#### Supplied material
┌──
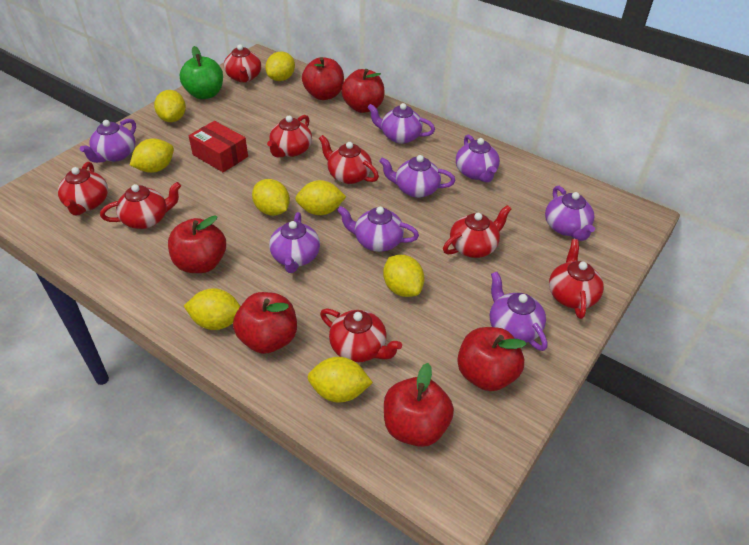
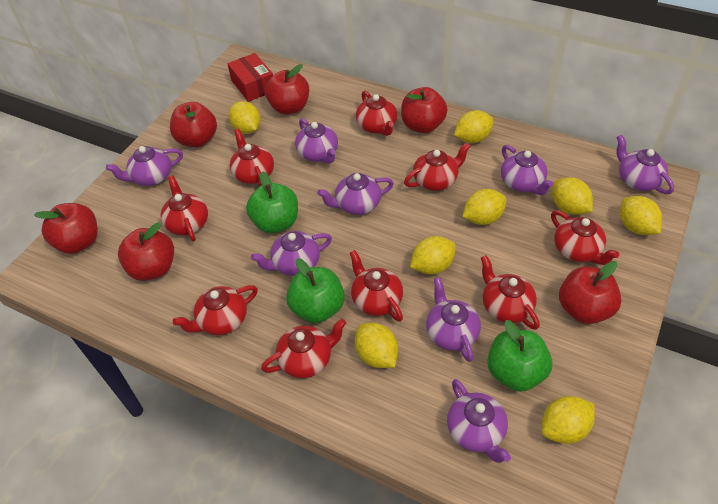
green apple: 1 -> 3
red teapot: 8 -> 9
└──
┌──
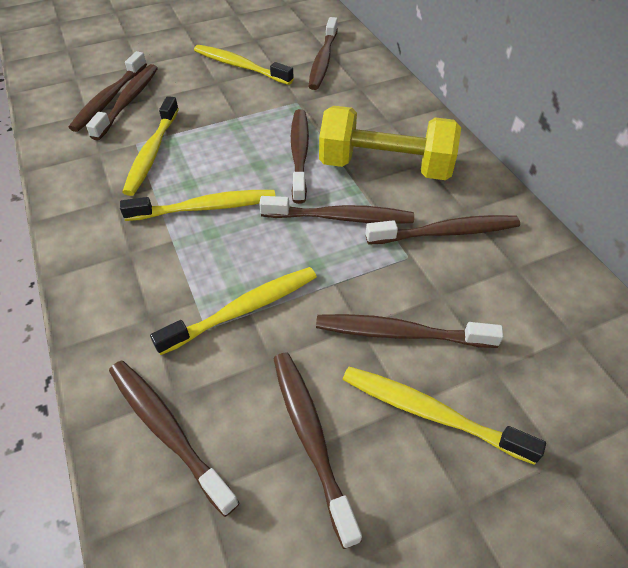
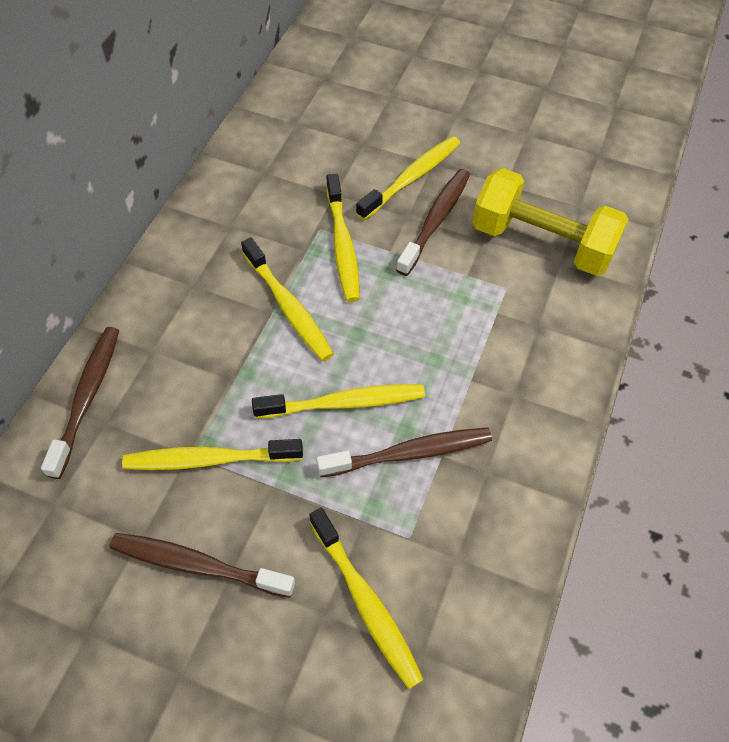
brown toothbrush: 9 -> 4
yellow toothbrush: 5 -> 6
└──
┌──
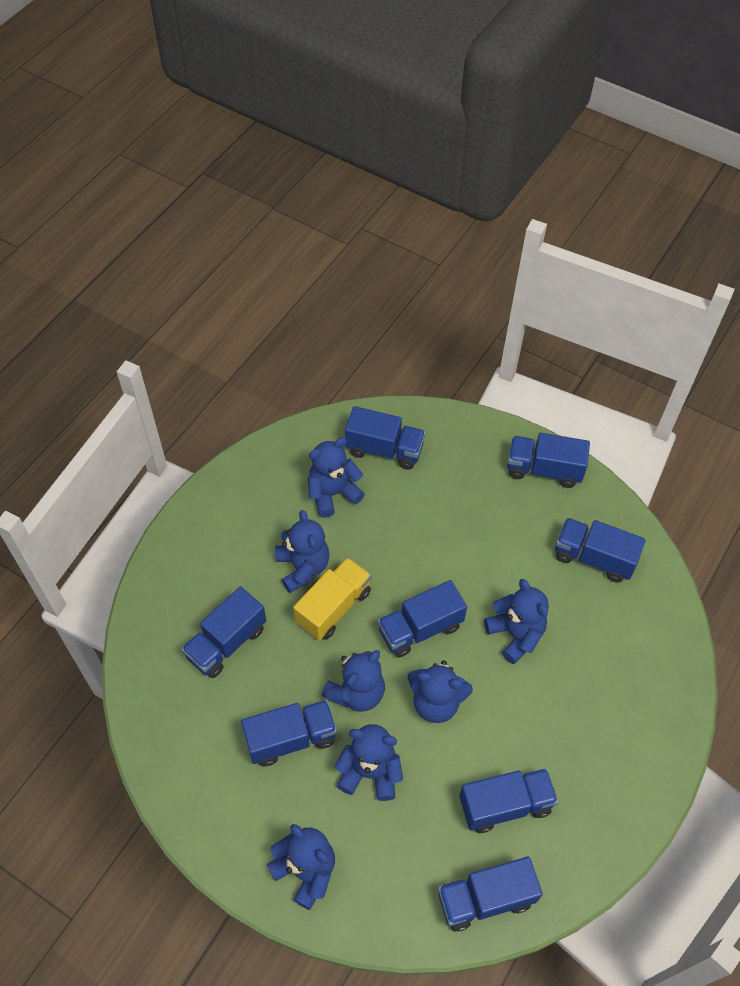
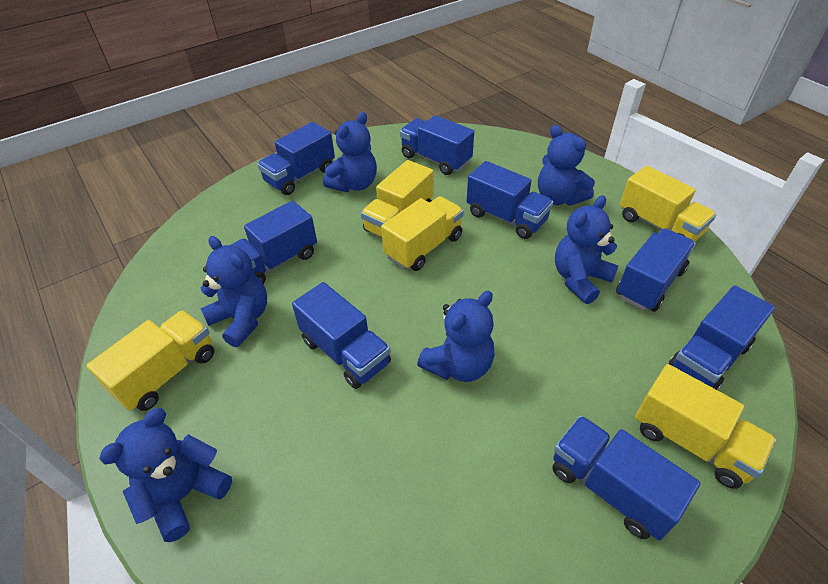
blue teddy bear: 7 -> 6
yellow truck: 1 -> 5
└──
#### To do
Every line that holds the string "toothbrush" must be copied from the records above.

#### Answer section
brown toothbrush: 9 -> 4
yellow toothbrush: 5 -> 6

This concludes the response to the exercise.